__Instructions for the task__: When you reach the line that contains "LINE pin DO: GP7 -> GP2" in the data below, start reproducing lines exactly, and stop after the line that contains "LED pin SIG: none -> MO".

__Record excerpts__:
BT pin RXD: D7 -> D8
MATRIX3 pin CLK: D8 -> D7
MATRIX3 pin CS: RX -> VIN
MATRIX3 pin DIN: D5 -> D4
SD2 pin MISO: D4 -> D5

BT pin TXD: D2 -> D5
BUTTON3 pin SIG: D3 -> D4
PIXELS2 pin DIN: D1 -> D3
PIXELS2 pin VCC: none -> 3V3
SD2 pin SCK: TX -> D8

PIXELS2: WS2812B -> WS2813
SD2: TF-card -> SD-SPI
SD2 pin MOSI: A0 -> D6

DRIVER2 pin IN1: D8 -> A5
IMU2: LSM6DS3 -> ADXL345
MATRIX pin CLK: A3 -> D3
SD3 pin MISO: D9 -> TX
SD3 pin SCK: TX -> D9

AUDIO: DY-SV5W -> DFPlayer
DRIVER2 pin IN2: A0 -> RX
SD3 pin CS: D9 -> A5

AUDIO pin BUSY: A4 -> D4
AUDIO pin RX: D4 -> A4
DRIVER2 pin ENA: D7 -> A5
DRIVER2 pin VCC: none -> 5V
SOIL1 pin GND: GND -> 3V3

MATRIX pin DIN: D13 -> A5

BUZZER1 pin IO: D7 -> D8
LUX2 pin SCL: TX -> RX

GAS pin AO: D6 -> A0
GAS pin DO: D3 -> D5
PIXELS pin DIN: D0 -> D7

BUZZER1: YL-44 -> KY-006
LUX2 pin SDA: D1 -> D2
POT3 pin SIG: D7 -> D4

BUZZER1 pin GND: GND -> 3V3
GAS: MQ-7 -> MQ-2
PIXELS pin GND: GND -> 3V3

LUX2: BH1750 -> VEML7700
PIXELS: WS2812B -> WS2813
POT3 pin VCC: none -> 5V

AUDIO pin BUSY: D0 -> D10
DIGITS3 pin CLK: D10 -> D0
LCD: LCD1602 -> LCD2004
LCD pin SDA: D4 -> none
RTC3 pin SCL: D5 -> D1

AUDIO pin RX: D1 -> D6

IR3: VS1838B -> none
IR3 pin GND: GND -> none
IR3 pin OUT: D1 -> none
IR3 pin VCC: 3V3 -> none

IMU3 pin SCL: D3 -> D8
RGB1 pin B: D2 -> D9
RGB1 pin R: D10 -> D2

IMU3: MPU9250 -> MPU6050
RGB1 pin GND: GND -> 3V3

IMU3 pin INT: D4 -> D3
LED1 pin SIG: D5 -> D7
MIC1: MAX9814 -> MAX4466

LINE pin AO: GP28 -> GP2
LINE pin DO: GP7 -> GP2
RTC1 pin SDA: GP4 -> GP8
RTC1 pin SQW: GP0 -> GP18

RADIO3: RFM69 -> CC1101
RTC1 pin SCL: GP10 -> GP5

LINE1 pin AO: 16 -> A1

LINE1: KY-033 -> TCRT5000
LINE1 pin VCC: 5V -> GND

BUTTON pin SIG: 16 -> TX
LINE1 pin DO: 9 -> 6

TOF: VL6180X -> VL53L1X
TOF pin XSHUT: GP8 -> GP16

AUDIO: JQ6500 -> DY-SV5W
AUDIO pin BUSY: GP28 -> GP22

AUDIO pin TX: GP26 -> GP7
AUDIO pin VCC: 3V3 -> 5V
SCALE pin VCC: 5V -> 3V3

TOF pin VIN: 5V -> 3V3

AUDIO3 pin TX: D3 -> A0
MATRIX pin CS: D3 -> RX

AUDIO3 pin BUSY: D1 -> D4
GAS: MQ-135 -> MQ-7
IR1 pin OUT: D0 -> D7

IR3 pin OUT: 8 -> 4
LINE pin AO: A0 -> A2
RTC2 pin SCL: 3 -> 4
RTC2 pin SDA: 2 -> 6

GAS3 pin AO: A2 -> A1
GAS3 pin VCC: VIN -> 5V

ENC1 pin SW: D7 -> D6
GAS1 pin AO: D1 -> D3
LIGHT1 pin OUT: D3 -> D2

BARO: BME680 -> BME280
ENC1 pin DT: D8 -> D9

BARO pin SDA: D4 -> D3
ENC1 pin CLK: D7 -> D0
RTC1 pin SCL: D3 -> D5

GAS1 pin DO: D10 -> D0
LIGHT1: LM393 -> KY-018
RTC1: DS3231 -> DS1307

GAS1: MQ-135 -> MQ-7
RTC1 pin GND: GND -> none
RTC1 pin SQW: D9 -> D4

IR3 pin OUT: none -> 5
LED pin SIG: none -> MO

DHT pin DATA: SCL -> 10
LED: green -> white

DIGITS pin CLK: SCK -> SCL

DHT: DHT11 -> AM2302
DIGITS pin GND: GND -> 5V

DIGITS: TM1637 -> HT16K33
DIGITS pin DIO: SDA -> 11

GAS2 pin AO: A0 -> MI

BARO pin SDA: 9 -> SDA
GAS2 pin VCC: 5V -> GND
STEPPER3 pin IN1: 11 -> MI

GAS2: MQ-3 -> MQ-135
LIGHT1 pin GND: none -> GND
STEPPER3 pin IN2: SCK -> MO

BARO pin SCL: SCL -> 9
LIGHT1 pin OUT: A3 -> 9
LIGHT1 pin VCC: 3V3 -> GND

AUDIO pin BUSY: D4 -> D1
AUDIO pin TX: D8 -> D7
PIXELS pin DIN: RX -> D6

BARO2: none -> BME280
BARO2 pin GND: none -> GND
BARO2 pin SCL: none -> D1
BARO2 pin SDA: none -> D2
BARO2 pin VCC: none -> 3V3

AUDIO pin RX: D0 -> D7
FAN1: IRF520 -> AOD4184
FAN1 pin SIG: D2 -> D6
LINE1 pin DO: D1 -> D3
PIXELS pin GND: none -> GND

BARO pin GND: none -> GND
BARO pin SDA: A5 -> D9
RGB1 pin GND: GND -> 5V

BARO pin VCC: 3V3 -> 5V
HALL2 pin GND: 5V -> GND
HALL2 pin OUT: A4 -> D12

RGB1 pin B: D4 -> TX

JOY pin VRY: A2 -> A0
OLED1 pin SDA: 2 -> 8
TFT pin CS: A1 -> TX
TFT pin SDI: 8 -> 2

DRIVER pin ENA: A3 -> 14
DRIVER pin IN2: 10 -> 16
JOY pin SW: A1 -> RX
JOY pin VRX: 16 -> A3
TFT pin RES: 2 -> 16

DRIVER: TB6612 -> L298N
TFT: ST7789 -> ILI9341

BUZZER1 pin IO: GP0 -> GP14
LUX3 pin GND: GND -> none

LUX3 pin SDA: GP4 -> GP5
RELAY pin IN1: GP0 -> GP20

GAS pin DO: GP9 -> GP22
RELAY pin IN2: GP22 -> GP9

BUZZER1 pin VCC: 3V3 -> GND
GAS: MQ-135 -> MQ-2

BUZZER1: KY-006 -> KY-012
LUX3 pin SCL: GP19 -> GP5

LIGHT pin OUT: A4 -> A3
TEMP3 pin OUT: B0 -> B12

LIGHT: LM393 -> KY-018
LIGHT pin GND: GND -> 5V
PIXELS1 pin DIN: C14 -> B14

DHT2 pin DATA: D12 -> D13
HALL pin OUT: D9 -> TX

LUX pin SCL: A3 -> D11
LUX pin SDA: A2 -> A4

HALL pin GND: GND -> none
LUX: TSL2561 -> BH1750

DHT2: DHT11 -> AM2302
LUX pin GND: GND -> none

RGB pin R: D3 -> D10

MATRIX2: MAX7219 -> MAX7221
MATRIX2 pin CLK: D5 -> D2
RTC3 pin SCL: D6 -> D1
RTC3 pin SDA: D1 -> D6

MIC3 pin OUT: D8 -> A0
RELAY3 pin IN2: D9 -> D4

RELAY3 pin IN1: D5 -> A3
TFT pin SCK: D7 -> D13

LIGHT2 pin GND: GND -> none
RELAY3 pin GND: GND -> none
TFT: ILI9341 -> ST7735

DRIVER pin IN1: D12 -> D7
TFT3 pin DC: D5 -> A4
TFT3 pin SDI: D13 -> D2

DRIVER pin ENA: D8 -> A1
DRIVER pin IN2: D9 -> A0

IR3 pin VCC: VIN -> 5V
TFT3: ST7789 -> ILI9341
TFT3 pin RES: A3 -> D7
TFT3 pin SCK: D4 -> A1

__Task solution__:
LINE pin DO: GP7 -> GP2
RTC1 pin SDA: GP4 -> GP8
RTC1 pin SQW: GP0 -> GP18

RADIO3: RFM69 -> CC1101
RTC1 pin SCL: GP10 -> GP5

LINE1 pin AO: 16 -> A1

LINE1: KY-033 -> TCRT5000
LINE1 pin VCC: 5V -> GND

BUTTON pin SIG: 16 -> TX
LINE1 pin DO: 9 -> 6

TOF: VL6180X -> VL53L1X
TOF pin XSHUT: GP8 -> GP16

AUDIO: JQ6500 -> DY-SV5W
AUDIO pin BUSY: GP28 -> GP22

AUDIO pin TX: GP26 -> GP7
AUDIO pin VCC: 3V3 -> 5V
SCALE pin VCC: 5V -> 3V3

TOF pin VIN: 5V -> 3V3

AUDIO3 pin TX: D3 -> A0
MATRIX pin CS: D3 -> RX

AUDIO3 pin BUSY: D1 -> D4
GAS: MQ-135 -> MQ-7
IR1 pin OUT: D0 -> D7

IR3 pin OUT: 8 -> 4
LINE pin AO: A0 -> A2
RTC2 pin SCL: 3 -> 4
RTC2 pin SDA: 2 -> 6

GAS3 pin AO: A2 -> A1
GAS3 pin VCC: VIN -> 5V

ENC1 pin SW: D7 -> D6
GAS1 pin AO: D1 -> D3
LIGHT1 pin OUT: D3 -> D2

BARO: BME680 -> BME280
ENC1 pin DT: D8 -> D9

BARO pin SDA: D4 -> D3
ENC1 pin CLK: D7 -> D0
RTC1 pin SCL: D3 -> D5

GAS1 pin DO: D10 -> D0
LIGHT1: LM393 -> KY-018
RTC1: DS3231 -> DS1307

GAS1: MQ-135 -> MQ-7
RTC1 pin GND: GND -> none
RTC1 pin SQW: D9 -> D4

IR3 pin OUT: none -> 5
LED pin SIG: none -> MO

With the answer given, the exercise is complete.